● Requirement
Using the entries that follow, collect the lines where the word "none" appears.

Before-and-after object lists:
▼

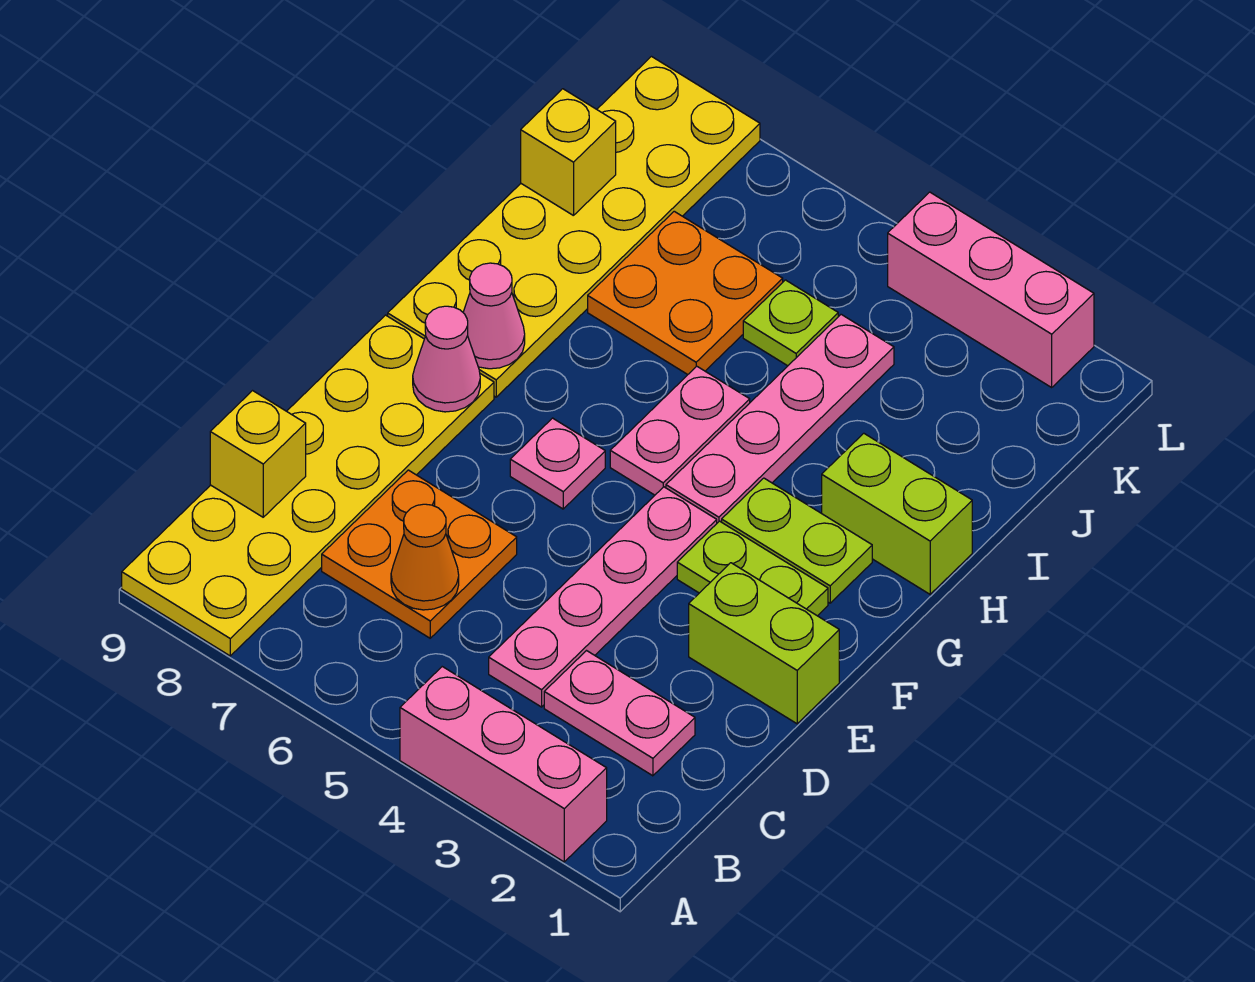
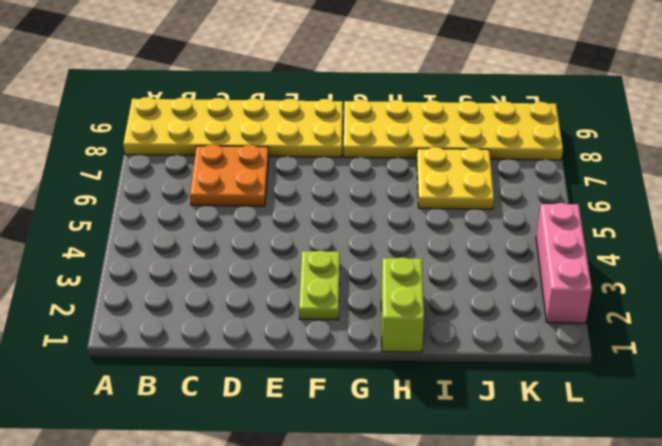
yellow plate I6:J7 level 1 -> orange plate I6:J7 level 1
none -> pink brick A2:A4 level 1
none -> pink plate C2:C3 level 1
none -> pink plate C4:F4 level 1

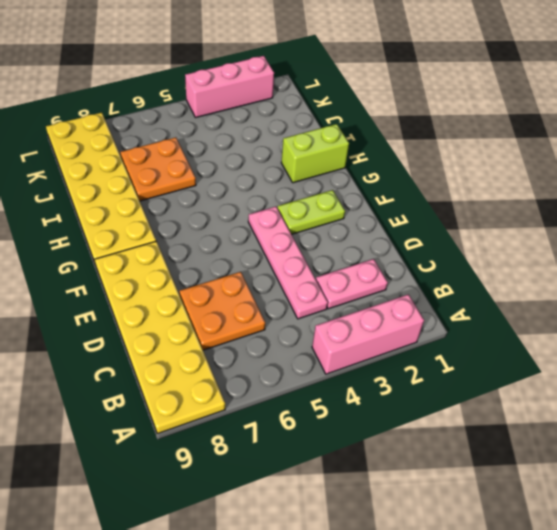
none -> lime brick E1:E2 level 1
none -> pink plate F6 level 1
none -> lime plate G2:G3 level 1

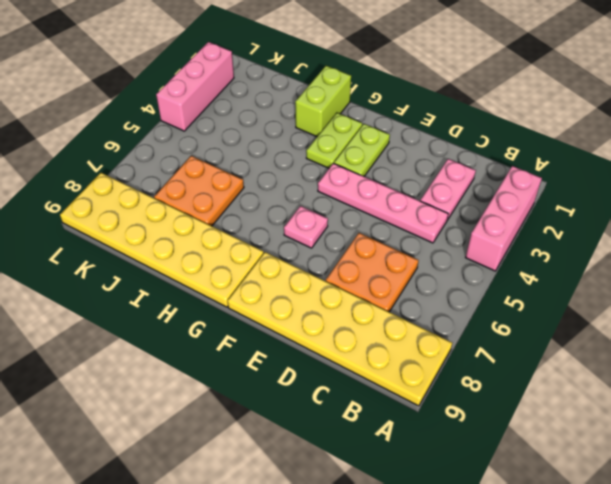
none -> lime brick E1:E2 level 1
none -> pink plate G4:J4 level 1
none -> pink plate G5:H5 level 1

▲

● Task response
none -> pink brick A2:A4 level 1
none -> pink plate C2:C3 level 1
none -> pink plate C4:F4 level 1
none -> lime brick E1:E2 level 1
none -> pink plate F6 level 1
none -> lime plate G2:G3 level 1
none -> lime brick E1:E2 level 1
none -> pink plate G4:J4 level 1
none -> pink plate G5:H5 level 1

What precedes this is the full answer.